### Your objective
Excluding images, repeat the data exactly as given.

### Material provided

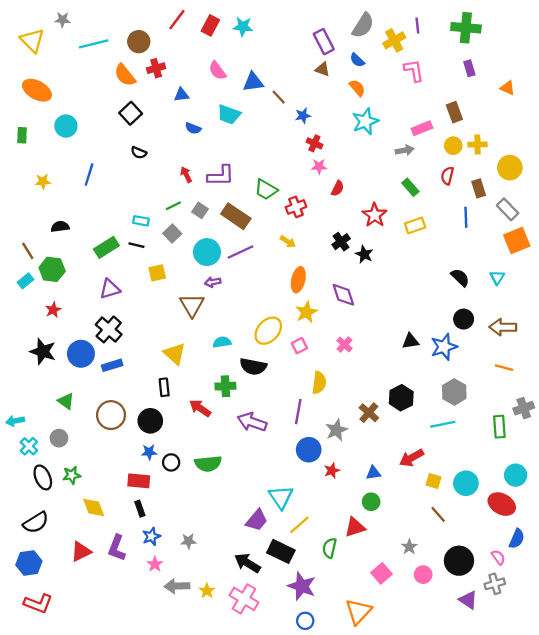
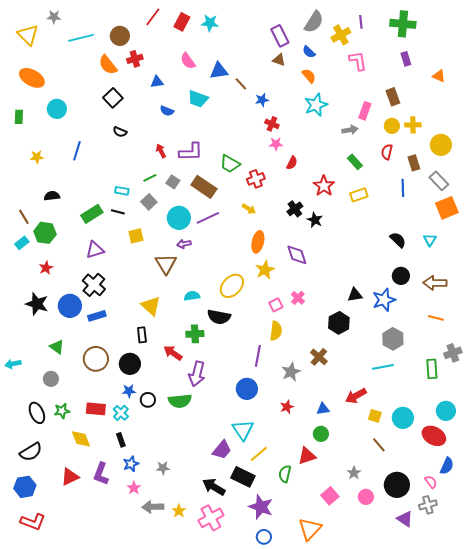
pink rectangle: (422, 128) -> (365, 111), turned -48
pink square: (299, 346) -> (276, 305), moved
black hexagon: (401, 398) -> (339, 323), moved
purple arrow: (252, 422) -> (197, 374), moved, turned -95
cyan cross: (29, 446) -> (121, 413), moved
blue circle: (309, 450) -> (247, 389), moved
red rectangle: (139, 481) -> (96, 409), moved
pink cross: (244, 599) -> (211, 518), turned 30

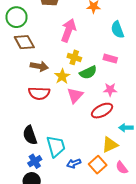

### The answer
pink rectangle: (422, 128) -> (365, 111), turned -48
pink square: (299, 346) -> (276, 305), moved
black hexagon: (401, 398) -> (339, 323), moved
purple arrow: (252, 422) -> (197, 374), moved, turned -95
cyan cross: (29, 446) -> (121, 413), moved
blue circle: (309, 450) -> (247, 389), moved
red rectangle: (139, 481) -> (96, 409), moved
pink cross: (244, 599) -> (211, 518), turned 30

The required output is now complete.